HOW TO COMPLETE THIS TASK:
Your response should consist of the entries below, reproduced exactly and without their images.

INFORMATION SUPPLIED:
┏━━

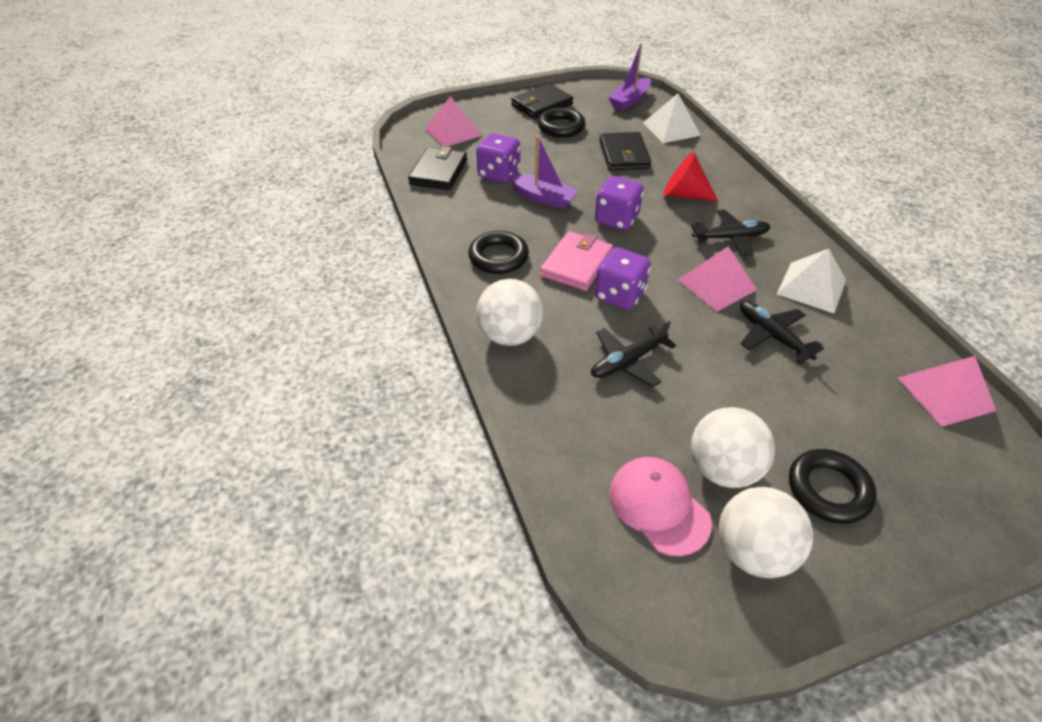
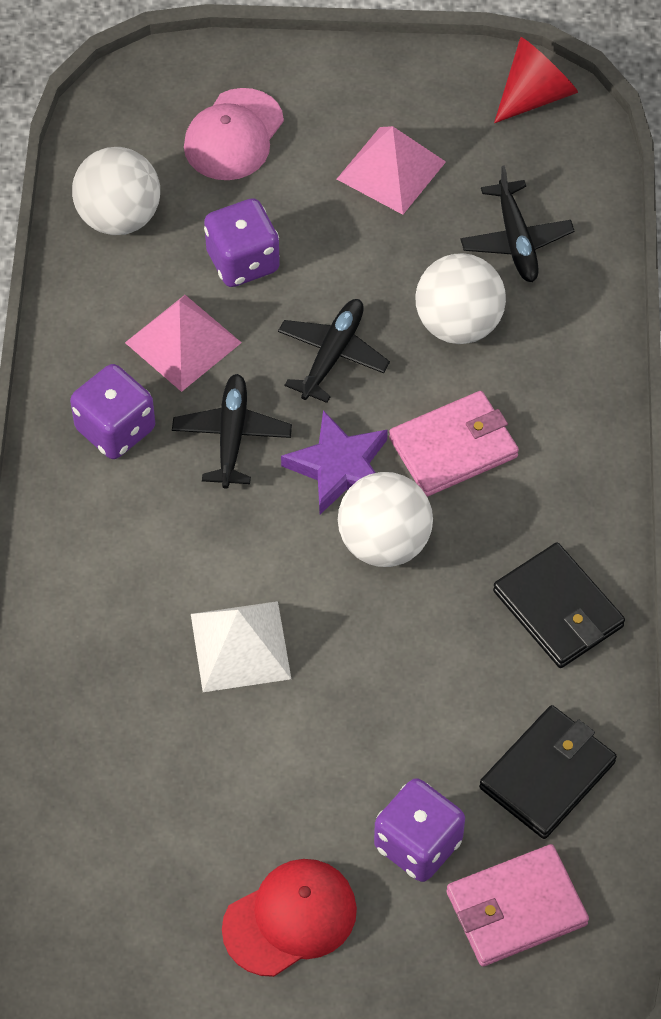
black ring: 3 -> 0
black wallet: 3 -> 2
pink pyramid: 3 -> 2
pink wallet: 1 -> 2
purple boat: 2 -> 0
purple star: 0 -> 1
red cap: 0 -> 1
white pyramid: 2 -> 1

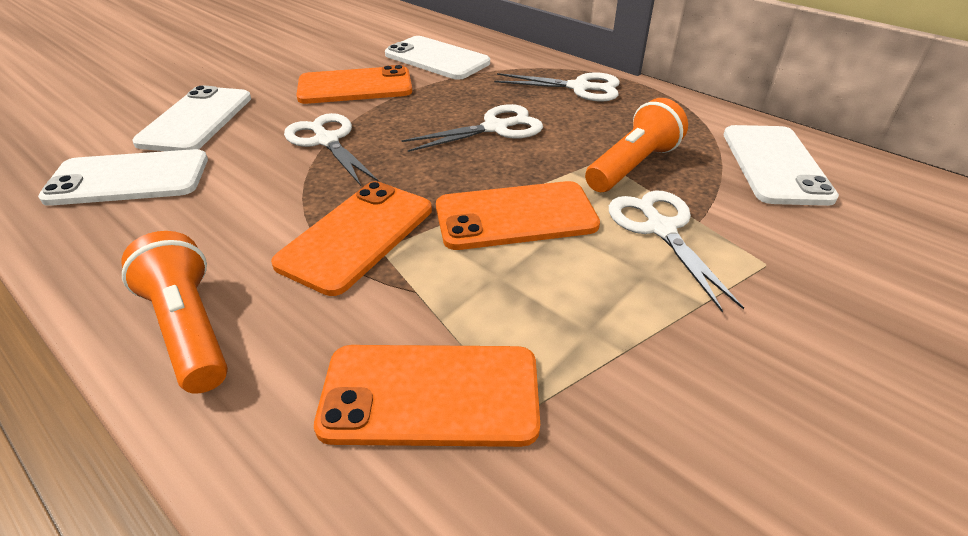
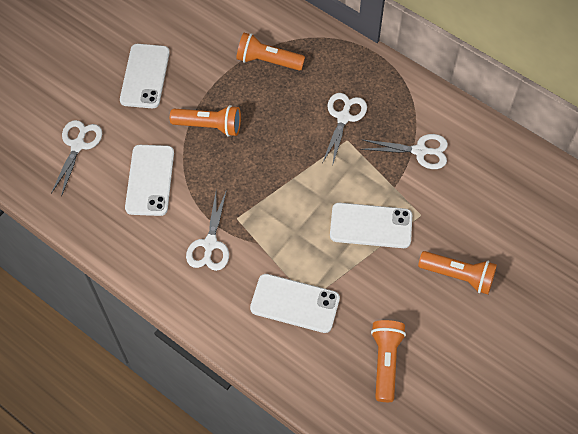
orange flashlight: 2 -> 4
orange phone: 4 -> 0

┗━━

OUTPUT OF THE EXERCISE:
black ring: 3 -> 0
black wallet: 3 -> 2
pink pyramid: 3 -> 2
pink wallet: 1 -> 2
purple boat: 2 -> 0
purple star: 0 -> 1
red cap: 0 -> 1
white pyramid: 2 -> 1

orange flashlight: 2 -> 4
orange phone: 4 -> 0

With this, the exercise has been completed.